** DATA SUPPLIED follows **

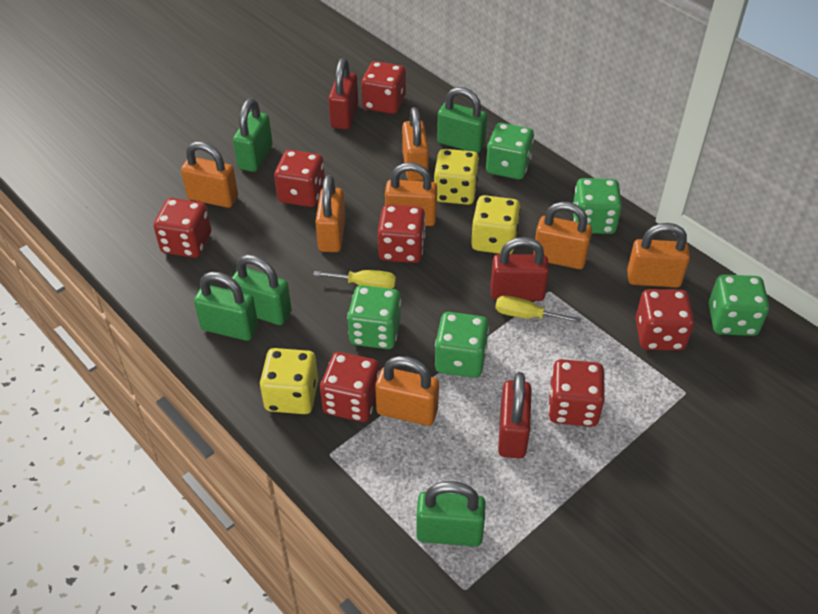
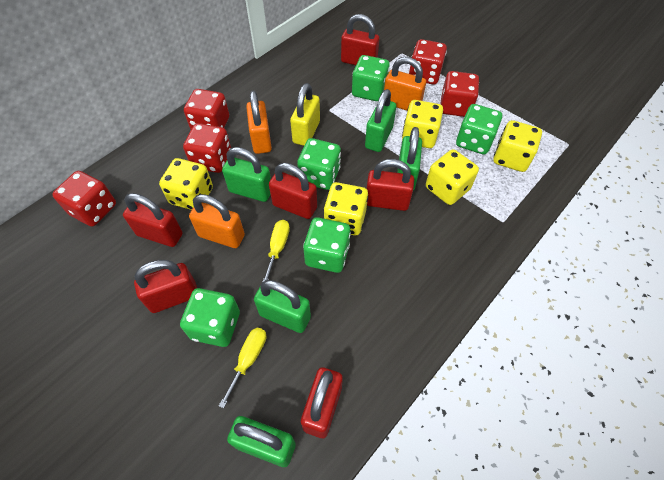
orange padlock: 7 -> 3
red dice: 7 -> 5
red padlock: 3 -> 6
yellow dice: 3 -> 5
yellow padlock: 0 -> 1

** End of DATA SUPPLIED **

Every line above that contains the word "padlock" should be reported.

orange padlock: 7 -> 3
red padlock: 3 -> 6
yellow padlock: 0 -> 1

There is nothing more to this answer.